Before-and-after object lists
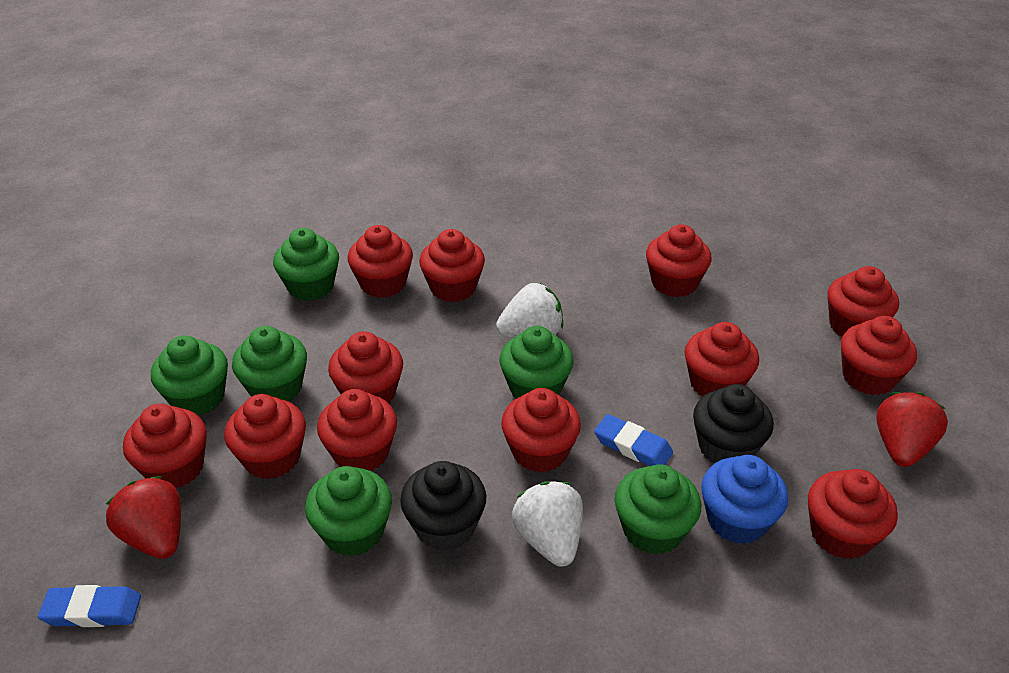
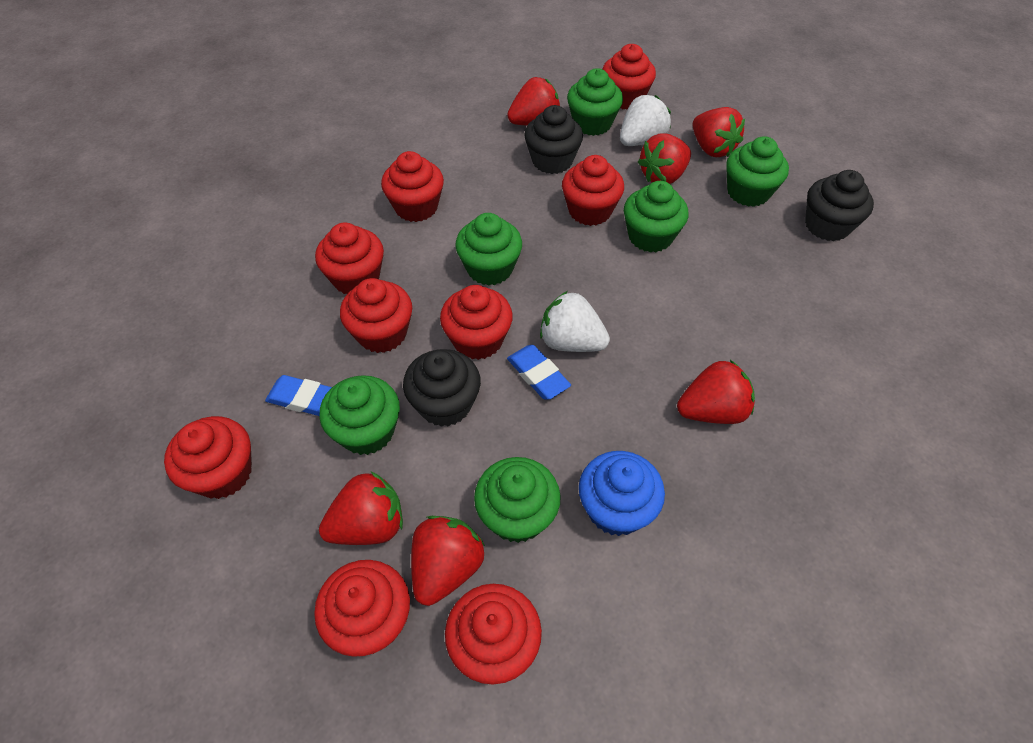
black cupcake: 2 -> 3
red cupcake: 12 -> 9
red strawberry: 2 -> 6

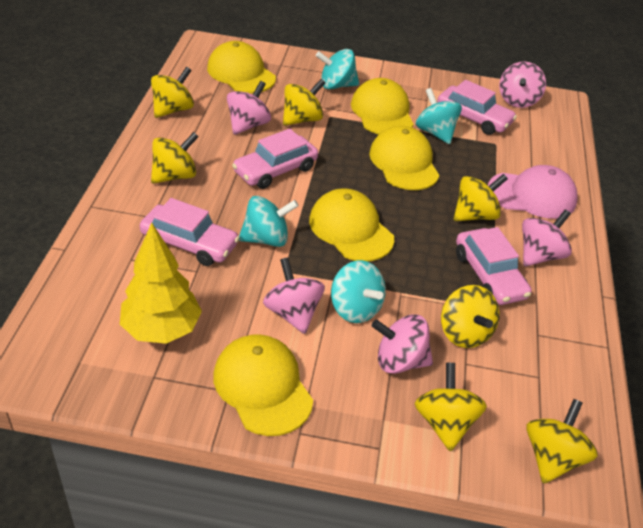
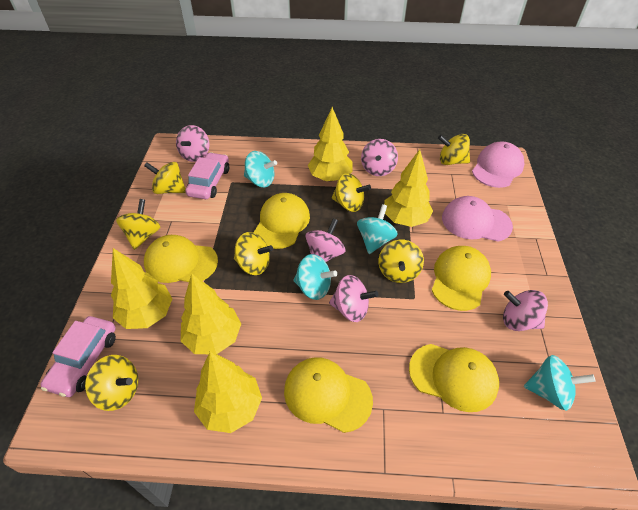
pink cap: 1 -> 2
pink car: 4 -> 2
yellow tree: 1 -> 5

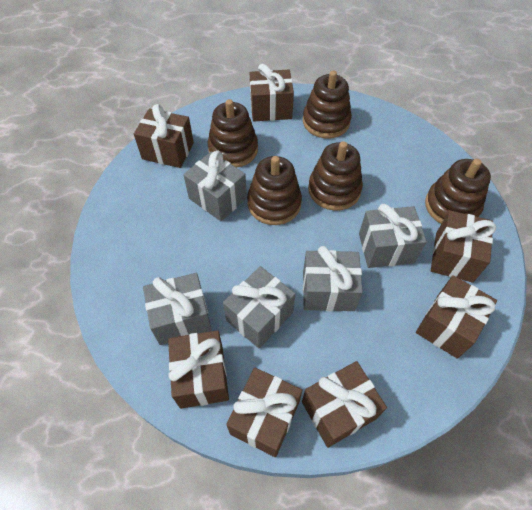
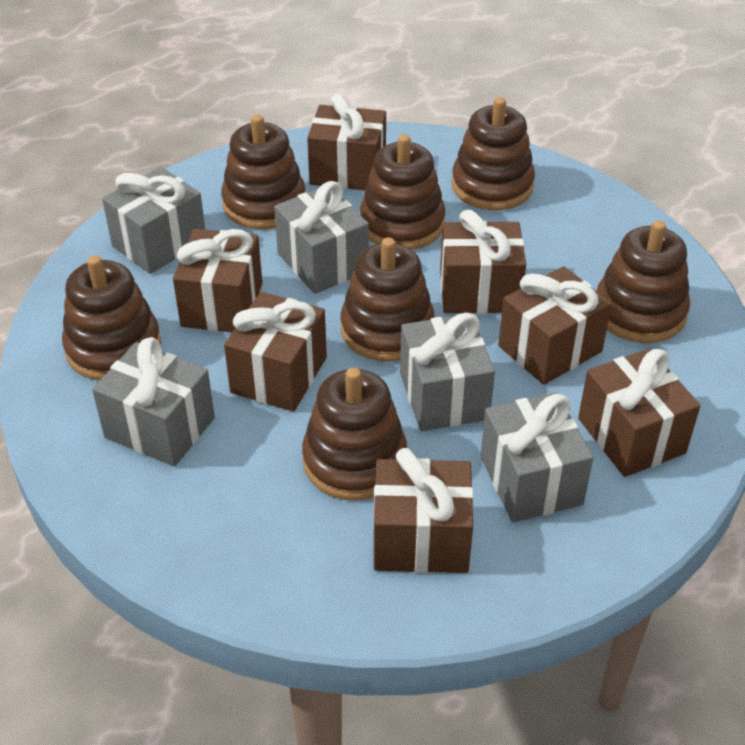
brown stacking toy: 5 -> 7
--
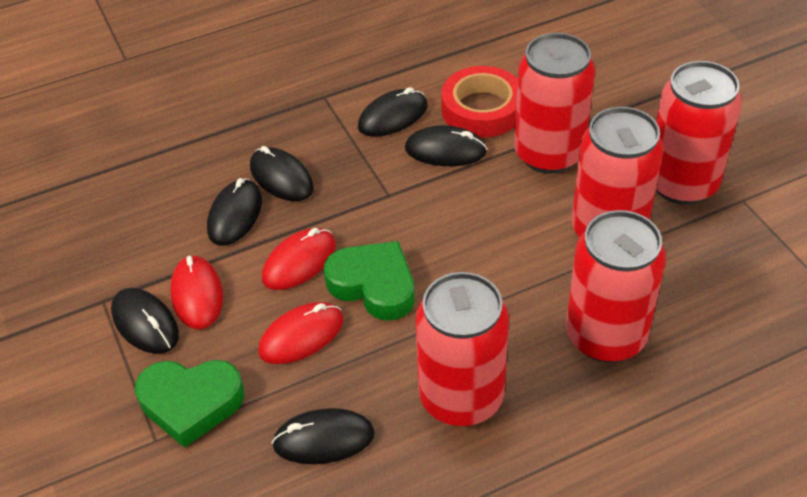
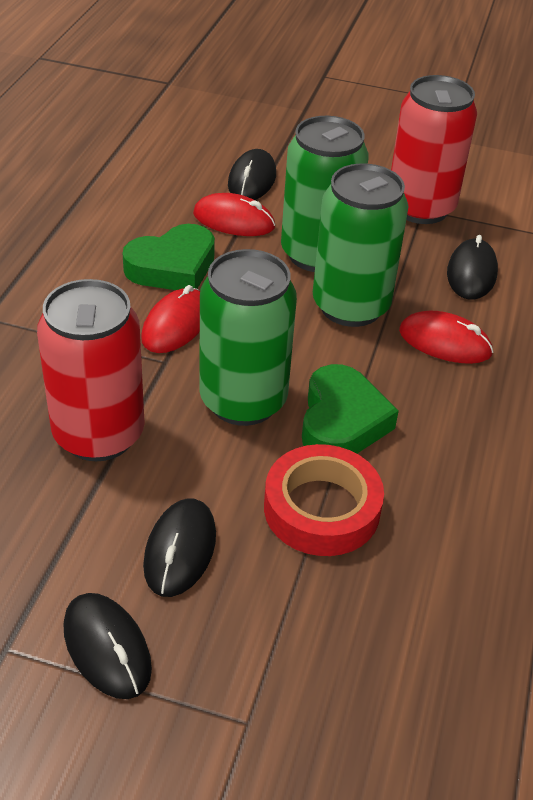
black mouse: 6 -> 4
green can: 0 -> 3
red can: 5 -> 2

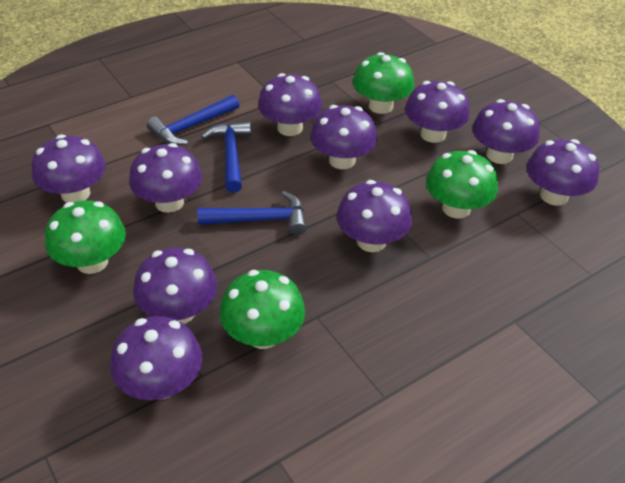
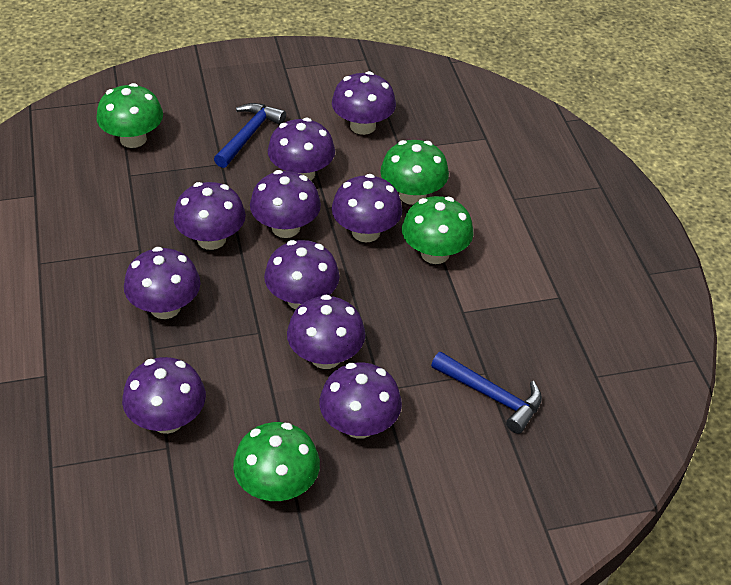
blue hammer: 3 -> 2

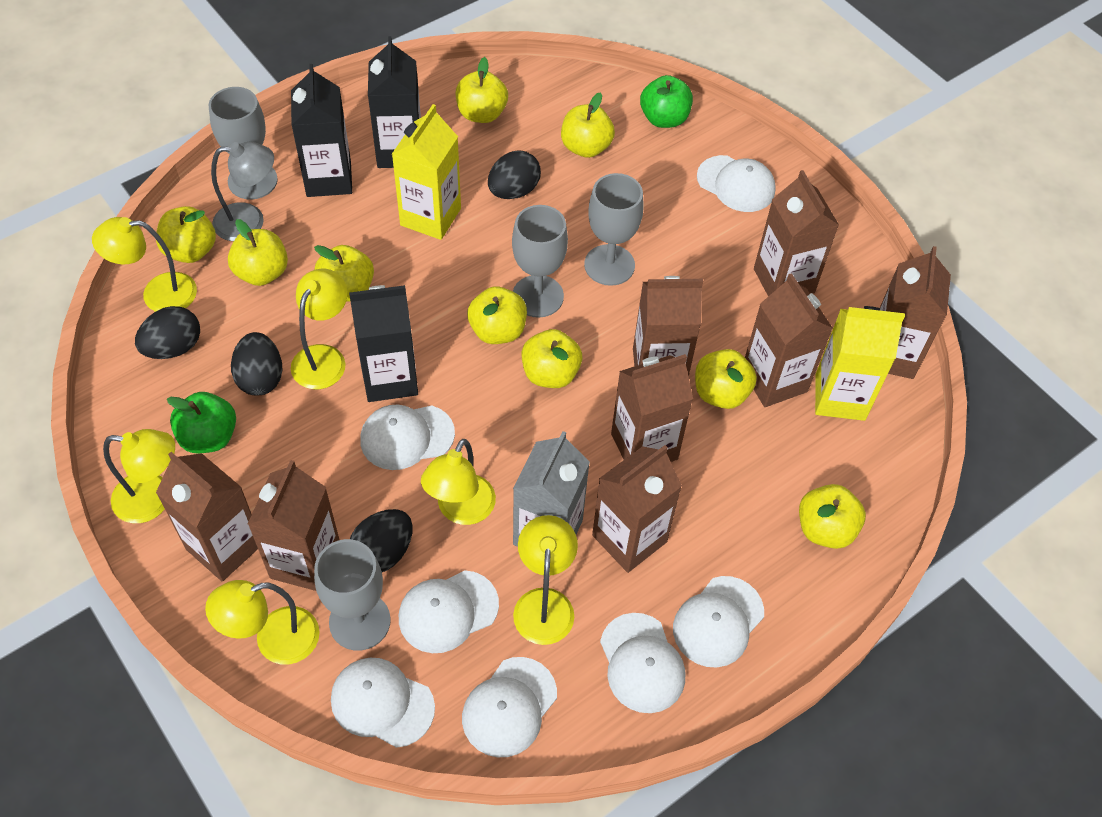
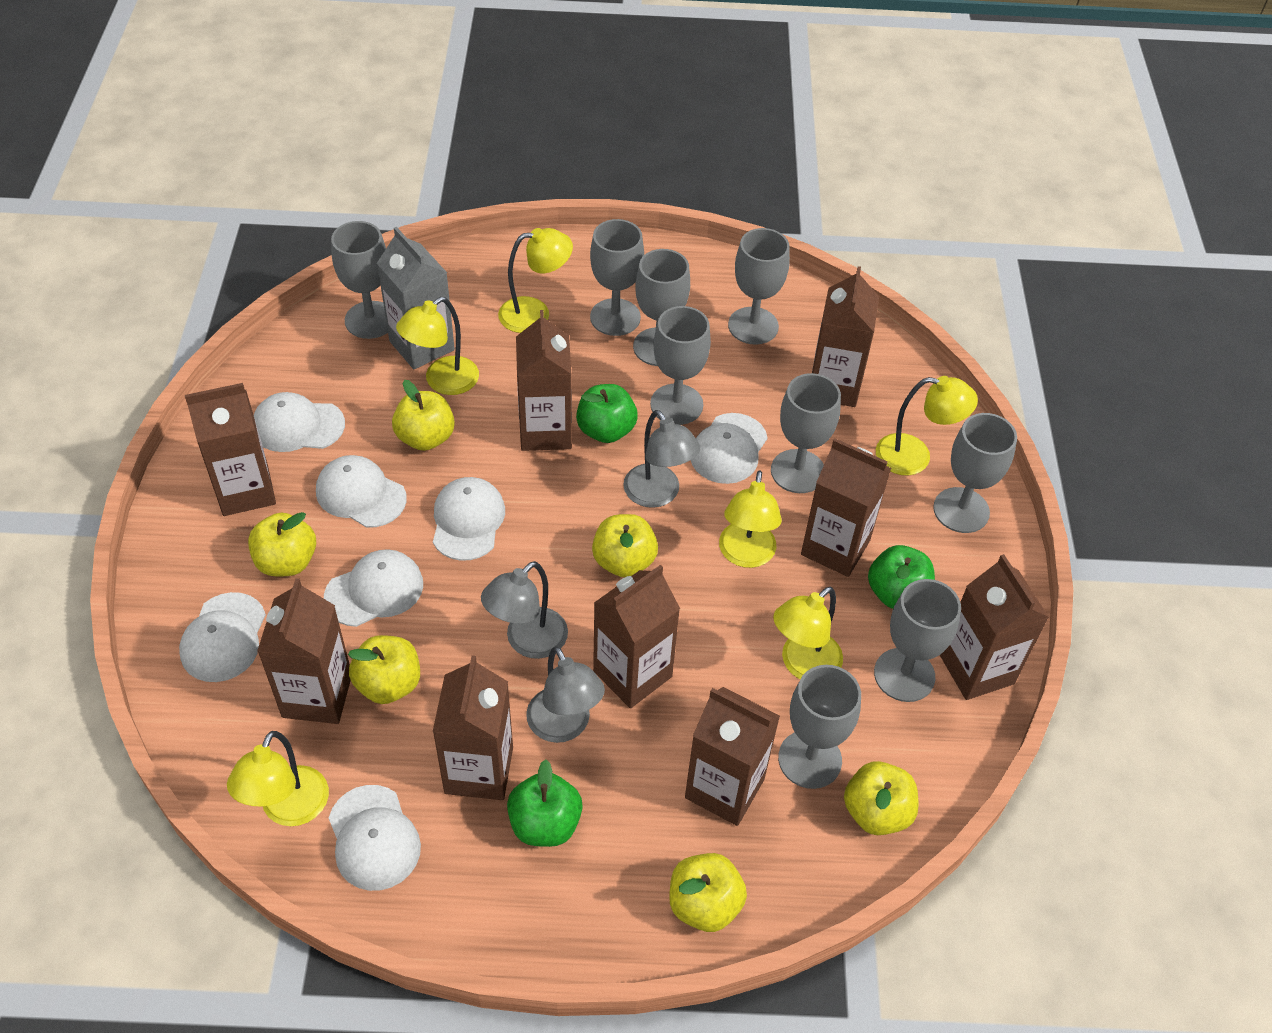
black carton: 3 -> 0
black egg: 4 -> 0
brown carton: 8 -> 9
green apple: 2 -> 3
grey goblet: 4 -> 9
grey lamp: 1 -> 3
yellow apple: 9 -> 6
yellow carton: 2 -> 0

Work task ▸
Only one stretch of the data is wanted: write out exactly the lines from the one holding "pink cap: 1 -> 2" through the one holding "brown stacking toy: 5 -> 7", both included, without the pictures.

Solution for this task ▸
pink cap: 1 -> 2
pink car: 4 -> 2
yellow tree: 1 -> 5

brown stacking toy: 5 -> 7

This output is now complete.